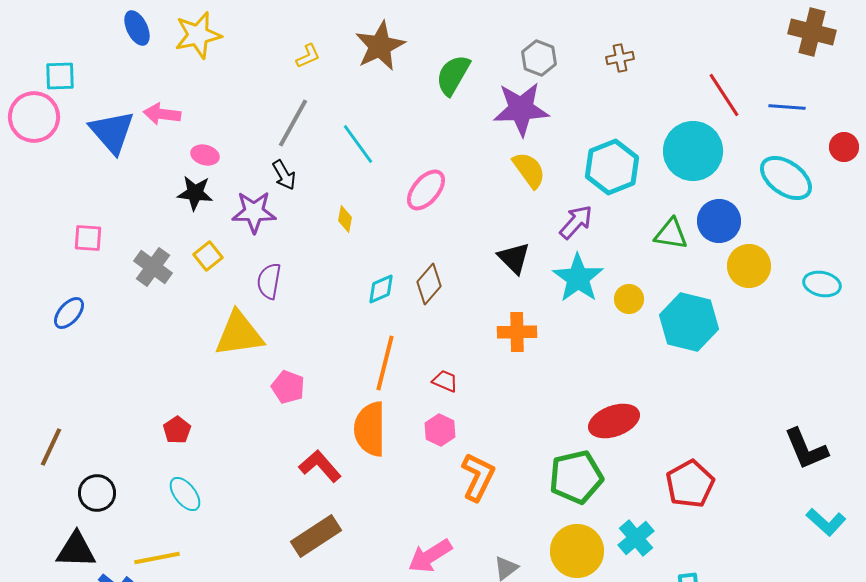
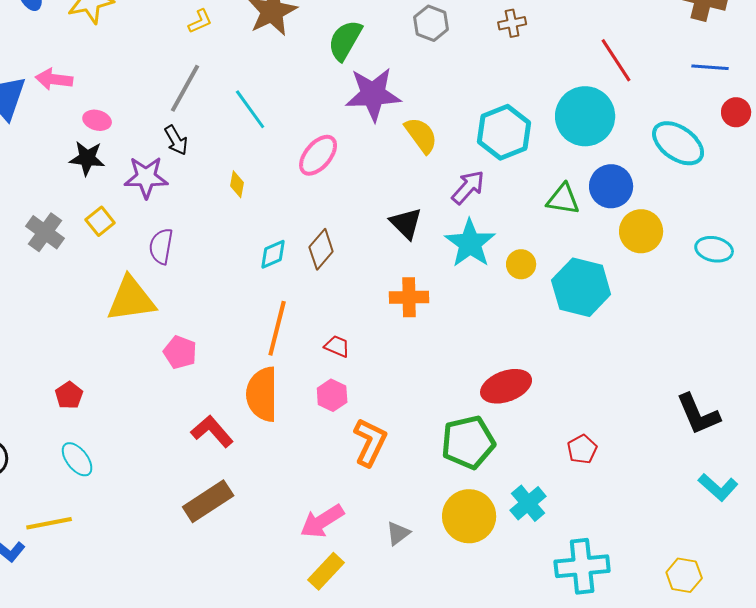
blue line: (787, 107) -> (710, 67), moved
purple star: (521, 109) -> (373, 94), moved
red pentagon: (690, 484) -> (582, 449), size x0.6

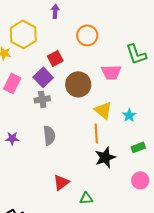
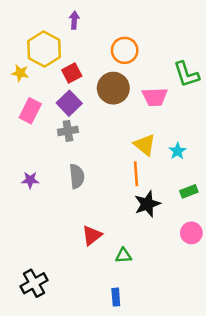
purple arrow: (55, 11) -> (74, 20), moved
red square: (55, 58) -> (72, 73), moved
brown circle: (78, 84) -> (113, 88), moved

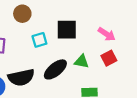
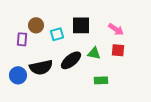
brown circle: (22, 14) -> (36, 25), moved
red square: (109, 58) -> (118, 50), turned 32

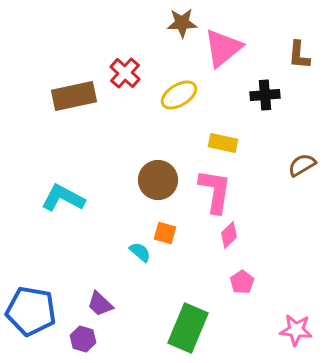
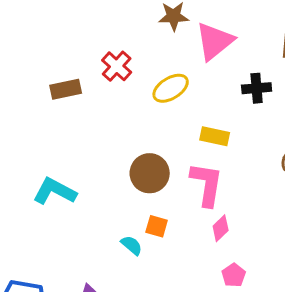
brown rectangle: (74, 96) -> (66, 89), size x0.7

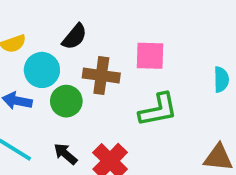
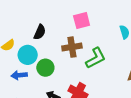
pink square: (150, 56) -> (82, 21), moved
brown cross: (101, 75) -> (72, 47), moved

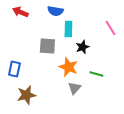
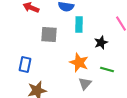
gray square: (47, 46) -> (49, 35), moved
black star: (82, 47) -> (101, 43), moved

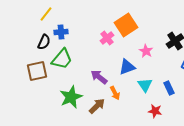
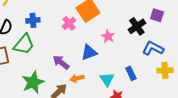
blue cross: (61, 32) -> (33, 20), moved
cyan triangle: (145, 85) -> (107, 79), moved
orange arrow: (115, 93) -> (77, 78), turned 104

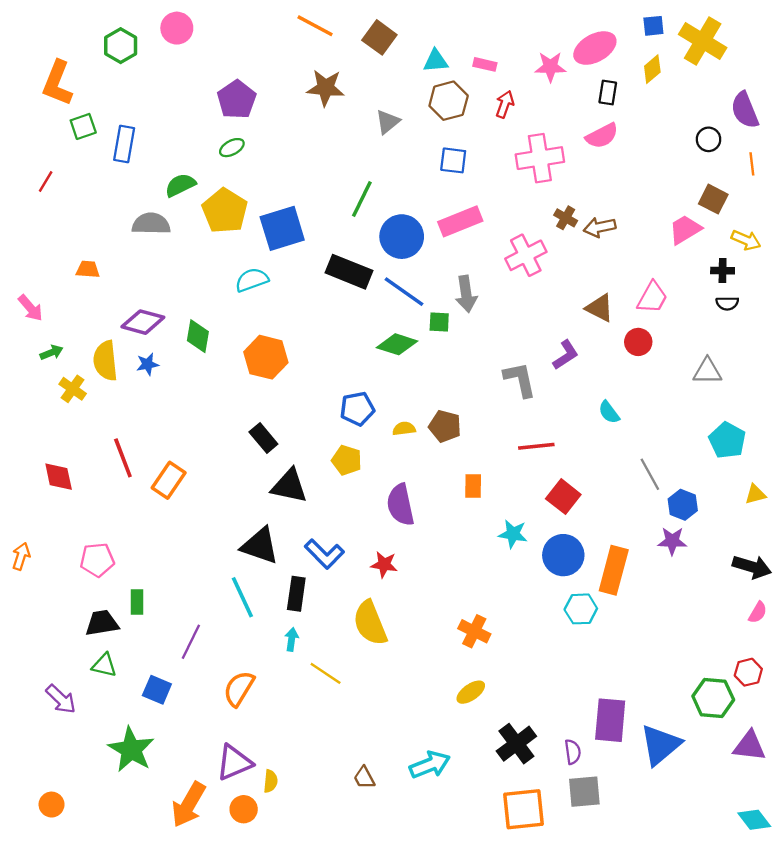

####################

__Task statement__.
Report each line in the entries where the string "turned" occurs.

__Result for this exercise__.
red square: (109, 58) -> (118, 50), turned 32
orange arrow: (115, 93) -> (77, 78), turned 104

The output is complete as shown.